- Dataset entries
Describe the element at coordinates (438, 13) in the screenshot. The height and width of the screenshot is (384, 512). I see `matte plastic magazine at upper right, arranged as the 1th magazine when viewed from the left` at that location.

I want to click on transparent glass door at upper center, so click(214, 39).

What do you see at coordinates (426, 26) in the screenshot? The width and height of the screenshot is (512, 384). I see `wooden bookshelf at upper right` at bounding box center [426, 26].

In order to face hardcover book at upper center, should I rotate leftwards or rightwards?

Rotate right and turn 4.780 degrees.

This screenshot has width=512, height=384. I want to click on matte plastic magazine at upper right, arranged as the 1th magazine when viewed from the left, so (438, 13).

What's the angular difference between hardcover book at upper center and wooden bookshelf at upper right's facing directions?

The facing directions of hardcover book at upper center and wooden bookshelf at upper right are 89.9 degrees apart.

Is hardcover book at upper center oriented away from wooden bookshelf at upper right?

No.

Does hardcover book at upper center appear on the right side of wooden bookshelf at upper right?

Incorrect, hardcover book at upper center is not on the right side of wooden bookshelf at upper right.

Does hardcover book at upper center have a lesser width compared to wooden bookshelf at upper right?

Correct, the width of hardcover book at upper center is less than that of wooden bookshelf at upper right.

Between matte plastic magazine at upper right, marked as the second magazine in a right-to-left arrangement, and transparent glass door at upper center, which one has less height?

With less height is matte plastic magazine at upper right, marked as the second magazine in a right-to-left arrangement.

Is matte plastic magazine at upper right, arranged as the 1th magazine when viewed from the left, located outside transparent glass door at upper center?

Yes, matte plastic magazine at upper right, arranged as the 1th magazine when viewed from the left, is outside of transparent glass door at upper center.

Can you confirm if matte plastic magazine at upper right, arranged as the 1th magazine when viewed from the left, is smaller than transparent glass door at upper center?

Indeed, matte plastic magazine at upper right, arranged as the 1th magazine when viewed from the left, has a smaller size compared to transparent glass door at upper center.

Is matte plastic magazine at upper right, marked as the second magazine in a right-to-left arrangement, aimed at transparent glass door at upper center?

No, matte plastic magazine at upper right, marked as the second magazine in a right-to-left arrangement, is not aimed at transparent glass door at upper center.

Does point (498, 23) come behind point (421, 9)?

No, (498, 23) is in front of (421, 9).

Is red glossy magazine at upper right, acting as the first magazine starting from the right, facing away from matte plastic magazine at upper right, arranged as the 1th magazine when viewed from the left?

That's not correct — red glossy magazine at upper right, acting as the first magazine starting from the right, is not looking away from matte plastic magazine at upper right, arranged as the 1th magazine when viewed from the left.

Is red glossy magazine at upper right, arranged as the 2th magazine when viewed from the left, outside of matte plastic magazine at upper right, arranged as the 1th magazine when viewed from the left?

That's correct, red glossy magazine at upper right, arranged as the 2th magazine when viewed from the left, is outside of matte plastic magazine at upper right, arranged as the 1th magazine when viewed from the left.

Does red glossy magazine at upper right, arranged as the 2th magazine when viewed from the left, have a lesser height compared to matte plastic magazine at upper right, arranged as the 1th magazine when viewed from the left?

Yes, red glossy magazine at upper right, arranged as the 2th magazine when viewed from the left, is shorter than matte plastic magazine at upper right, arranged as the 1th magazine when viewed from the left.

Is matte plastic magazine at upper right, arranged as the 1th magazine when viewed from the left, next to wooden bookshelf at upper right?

- Instruction
Rewrite every one of the lines above, replacing each occurrence of "wooden bookshelf" with "oak bookcase" and leaving everything else unchanged.

- Written response
Describe the element at coordinates (438, 13) in the screenshot. The height and width of the screenshot is (384, 512). I see `matte plastic magazine at upper right, arranged as the 1th magazine when viewed from the left` at that location.

I want to click on transparent glass door at upper center, so click(214, 39).

What do you see at coordinates (426, 26) in the screenshot? The width and height of the screenshot is (512, 384). I see `oak bookcase at upper right` at bounding box center [426, 26].

In order to face hardcover book at upper center, should I rotate leftwards or rightwards?

Rotate right and turn 4.780 degrees.

This screenshot has width=512, height=384. I want to click on matte plastic magazine at upper right, arranged as the 1th magazine when viewed from the left, so (438, 13).

What's the angular difference between hardcover book at upper center and oak bookcase at upper right's facing directions?

The facing directions of hardcover book at upper center and oak bookcase at upper right are 89.9 degrees apart.

Is hardcover book at upper center oriented away from oak bookcase at upper right?

No.

Does hardcover book at upper center appear on the right side of oak bookcase at upper right?

Incorrect, hardcover book at upper center is not on the right side of oak bookcase at upper right.

Does hardcover book at upper center have a lesser width compared to oak bookcase at upper right?

Correct, the width of hardcover book at upper center is less than that of oak bookcase at upper right.

Between matte plastic magazine at upper right, marked as the second magazine in a right-to-left arrangement, and transparent glass door at upper center, which one has less height?

With less height is matte plastic magazine at upper right, marked as the second magazine in a right-to-left arrangement.

Is matte plastic magazine at upper right, arranged as the 1th magazine when viewed from the left, located outside transparent glass door at upper center?

Yes, matte plastic magazine at upper right, arranged as the 1th magazine when viewed from the left, is outside of transparent glass door at upper center.

Can you confirm if matte plastic magazine at upper right, arranged as the 1th magazine when viewed from the left, is smaller than transparent glass door at upper center?

Indeed, matte plastic magazine at upper right, arranged as the 1th magazine when viewed from the left, has a smaller size compared to transparent glass door at upper center.

Is matte plastic magazine at upper right, marked as the second magazine in a right-to-left arrangement, aimed at transparent glass door at upper center?

No, matte plastic magazine at upper right, marked as the second magazine in a right-to-left arrangement, is not aimed at transparent glass door at upper center.

Does point (498, 23) come behind point (421, 9)?

No, (498, 23) is in front of (421, 9).

Is red glossy magazine at upper right, acting as the first magazine starting from the right, facing away from matte plastic magazine at upper right, arranged as the 1th magazine when viewed from the left?

That's not correct — red glossy magazine at upper right, acting as the first magazine starting from the right, is not looking away from matte plastic magazine at upper right, arranged as the 1th magazine when viewed from the left.

Is red glossy magazine at upper right, arranged as the 2th magazine when viewed from the left, outside of matte plastic magazine at upper right, arranged as the 1th magazine when viewed from the left?

That's correct, red glossy magazine at upper right, arranged as the 2th magazine when viewed from the left, is outside of matte plastic magazine at upper right, arranged as the 1th magazine when viewed from the left.

Does red glossy magazine at upper right, arranged as the 2th magazine when viewed from the left, have a lesser height compared to matte plastic magazine at upper right, arranged as the 1th magazine when viewed from the left?

Yes, red glossy magazine at upper right, arranged as the 2th magazine when viewed from the left, is shorter than matte plastic magazine at upper right, arranged as the 1th magazine when viewed from the left.

Is matte plastic magazine at upper right, arranged as the 1th magazine when viewed from the left, next to oak bookcase at upper right?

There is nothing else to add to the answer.